#### [Problem details]
Please return every line of the records below that holds the word "brick".

---

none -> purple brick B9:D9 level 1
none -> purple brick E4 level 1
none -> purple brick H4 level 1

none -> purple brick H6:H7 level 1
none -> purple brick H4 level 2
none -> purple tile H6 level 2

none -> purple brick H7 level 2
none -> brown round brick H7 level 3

---

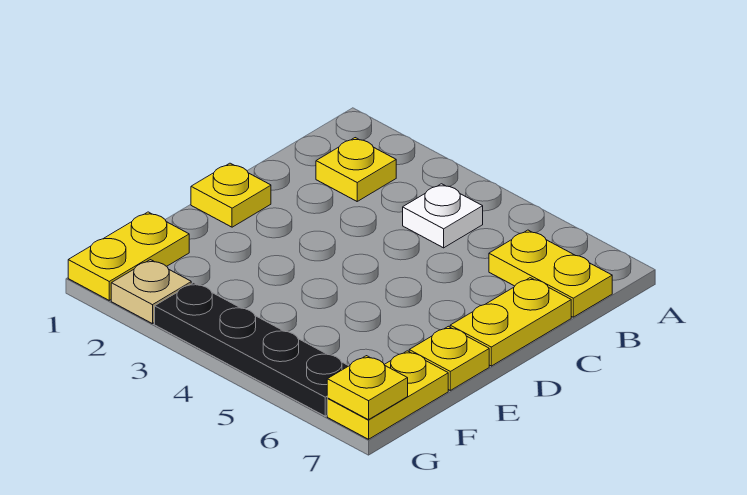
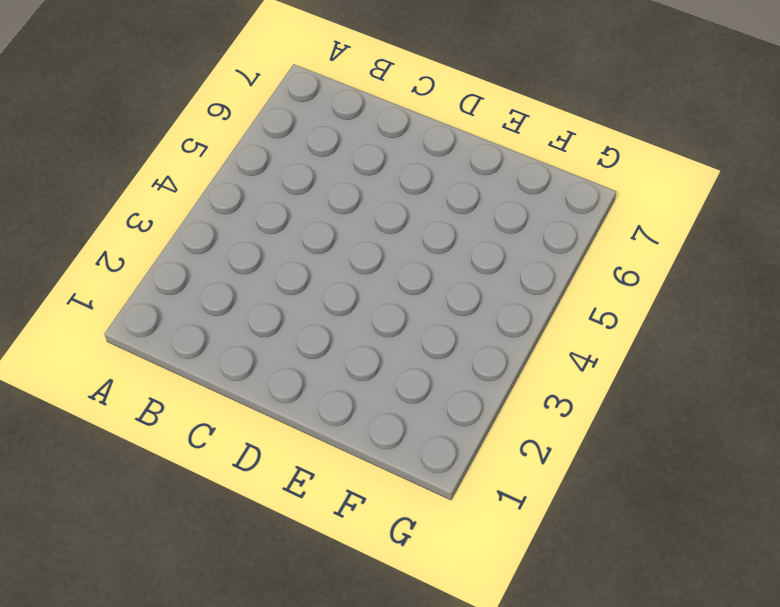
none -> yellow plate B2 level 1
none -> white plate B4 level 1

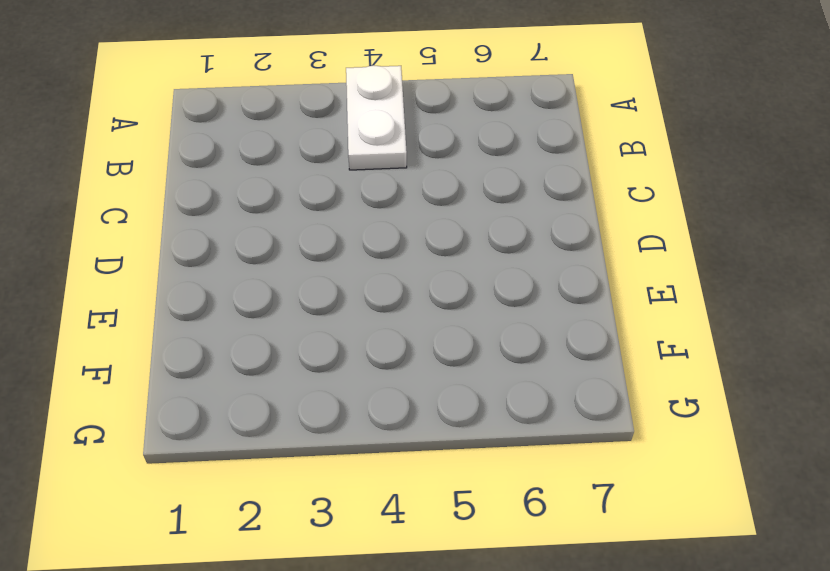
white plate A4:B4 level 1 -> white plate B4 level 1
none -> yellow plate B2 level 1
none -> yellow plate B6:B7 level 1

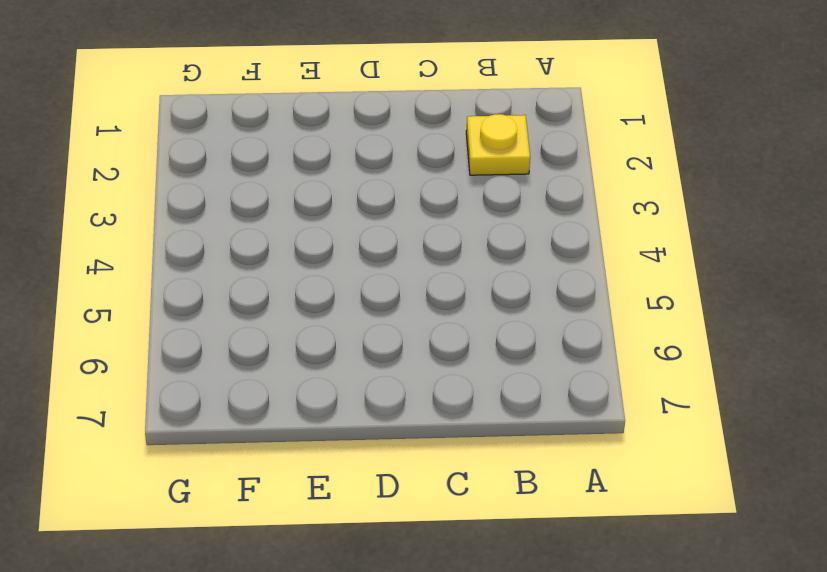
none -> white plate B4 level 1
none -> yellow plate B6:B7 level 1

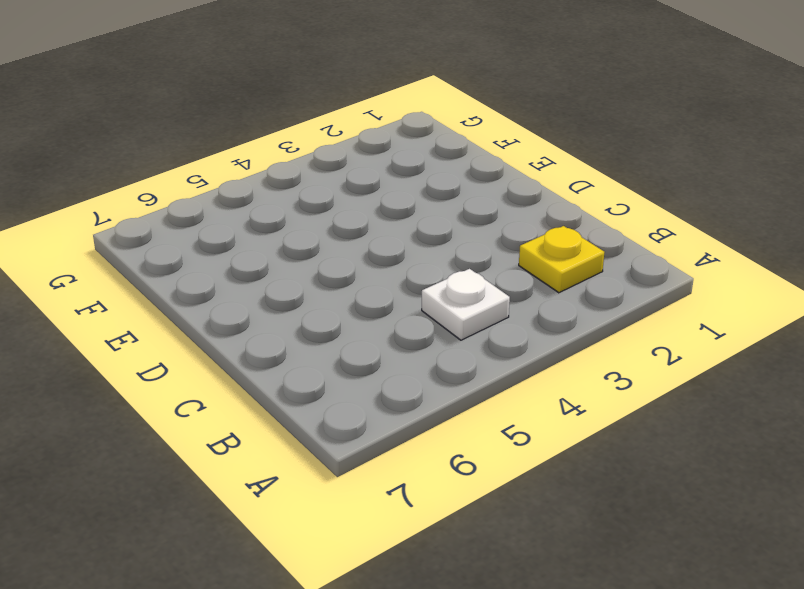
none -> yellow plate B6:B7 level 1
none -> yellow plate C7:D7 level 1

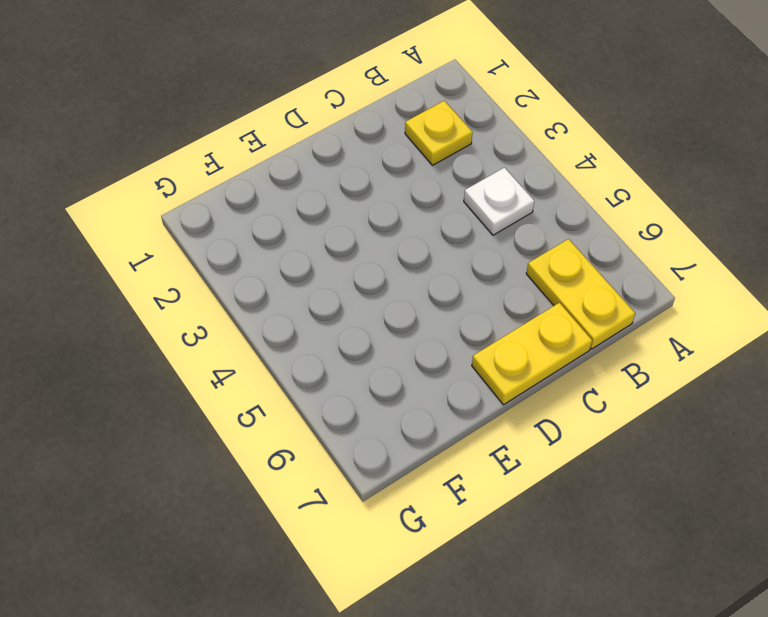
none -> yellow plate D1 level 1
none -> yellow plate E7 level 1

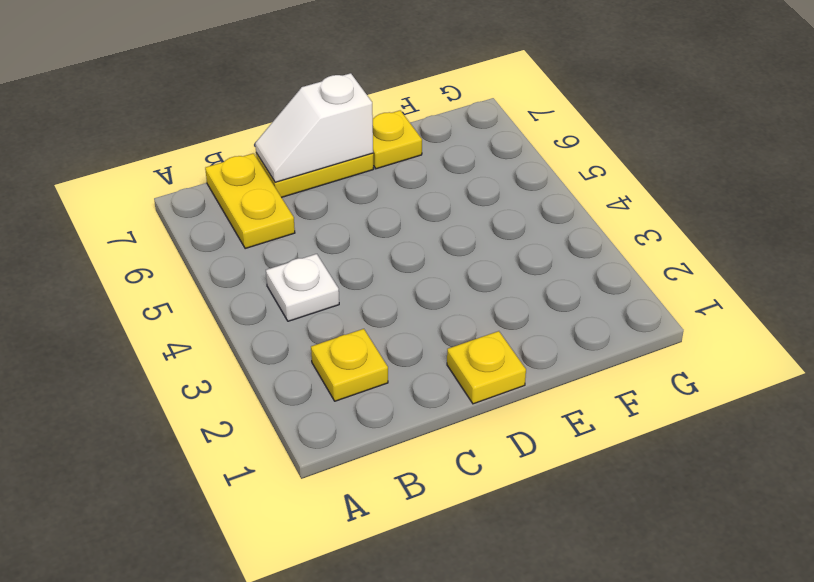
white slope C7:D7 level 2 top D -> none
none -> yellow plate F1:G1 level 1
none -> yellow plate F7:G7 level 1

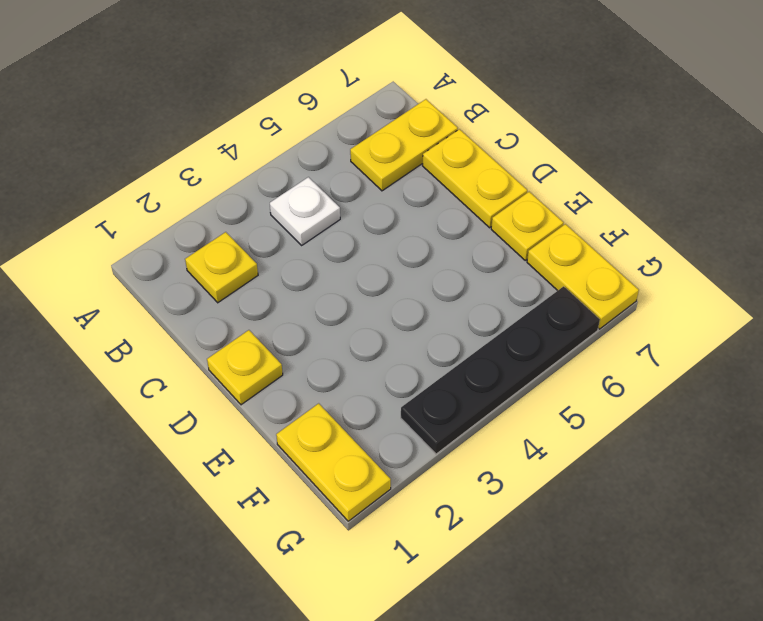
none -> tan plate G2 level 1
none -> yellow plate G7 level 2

---

#### [Response area]
none -> purple brick B9:D9 level 1
none -> purple brick E4 level 1
none -> purple brick H4 level 1
none -> purple brick H6:H7 level 1
none -> purple brick H4 level 2
none -> purple brick H7 level 2
none -> brown round brick H7 level 3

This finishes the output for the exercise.